### [EXERCISE GOAL]
What you return should be the full listing, copied exactly and stripped of its pictures.

DATA SECTION section start

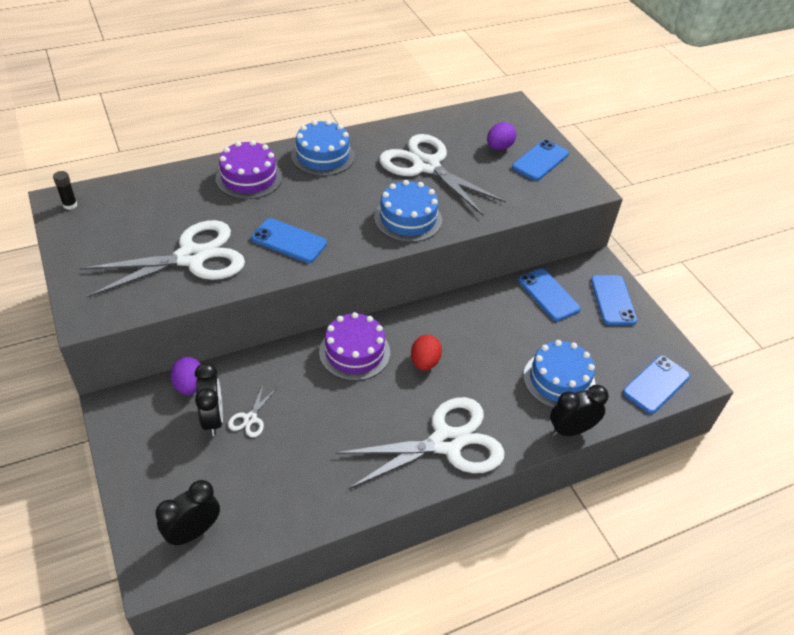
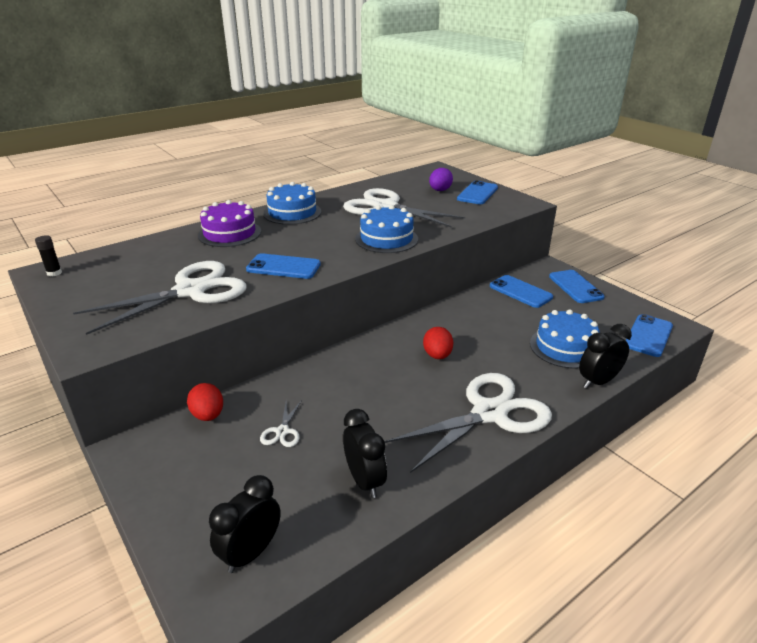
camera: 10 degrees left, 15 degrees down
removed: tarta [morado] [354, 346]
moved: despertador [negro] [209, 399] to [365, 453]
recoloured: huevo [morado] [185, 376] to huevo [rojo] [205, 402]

DATA SECTION section end

### [ANSWER TO THIS PROBLEM]
camera: 10 degrees left, 15 degrees down
removed: tarta [morado] [354, 346]
moved: despertador [negro] [209, 399] to [365, 453]
recoloured: huevo [morado] [185, 376] to huevo [rojo] [205, 402]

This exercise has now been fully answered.